[START OF INPUT MATERIAL]

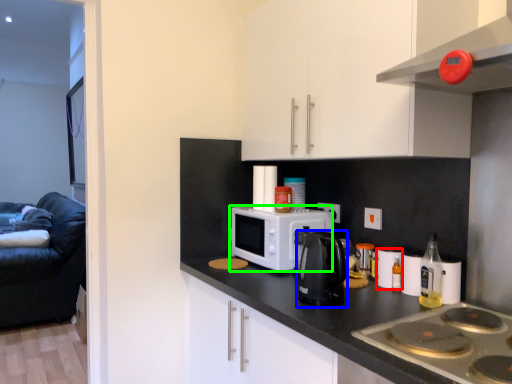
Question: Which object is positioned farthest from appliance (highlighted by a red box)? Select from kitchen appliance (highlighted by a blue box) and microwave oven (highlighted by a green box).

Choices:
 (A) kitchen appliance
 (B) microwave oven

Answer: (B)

[END OF INPUT MATERIAL]
[START OF INPUT MATERIAL]

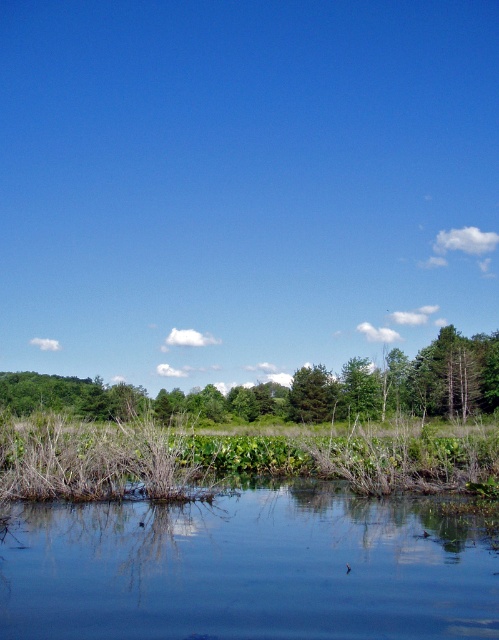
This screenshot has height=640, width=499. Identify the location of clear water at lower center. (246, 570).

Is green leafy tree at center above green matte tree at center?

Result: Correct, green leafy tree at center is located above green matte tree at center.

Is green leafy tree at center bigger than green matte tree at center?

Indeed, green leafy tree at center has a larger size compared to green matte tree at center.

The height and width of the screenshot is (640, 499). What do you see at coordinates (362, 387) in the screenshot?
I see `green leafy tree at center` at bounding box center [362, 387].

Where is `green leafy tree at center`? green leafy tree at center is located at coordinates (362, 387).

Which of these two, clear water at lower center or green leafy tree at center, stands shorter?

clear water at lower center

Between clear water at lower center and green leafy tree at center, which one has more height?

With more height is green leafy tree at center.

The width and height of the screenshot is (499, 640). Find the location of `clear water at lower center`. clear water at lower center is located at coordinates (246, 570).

[END OF INPUT MATERIAL]
[START OF INPUT MATERIAL]

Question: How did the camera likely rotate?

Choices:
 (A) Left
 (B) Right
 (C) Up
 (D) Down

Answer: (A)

[END OF INPUT MATERIAL]

* TASK DIRECTIONS
Write the part of the material above that begins with the line containing "Indeed, green leafy" and ends with the line containing "The width and" as a JSON list of strings, one string per line and no blank lines.

* REPLY TO THE TASK
[
  "Indeed, green leafy tree at center has a larger size compared to green matte tree at center.",
  "The height and width of the screenshot is (640, 499). What do you see at coordinates (362, 387) in the screenshot?",
  "I see `green leafy tree at center` at bounding box center [362, 387].",
  "Where is `green leafy tree at center`? green leafy tree at center is located at coordinates (362, 387).",
  "Which of these two, clear water at lower center or green leafy tree at center, stands shorter?",
  "clear water at lower center",
  "Between clear water at lower center and green leafy tree at center, which one has more height?",
  "With more height is green leafy tree at center.",
  "The width and height of the screenshot is (499, 640). Find the location of `clear water at lower center`. clear water at lower center is located at coordinates (246, 570)."
]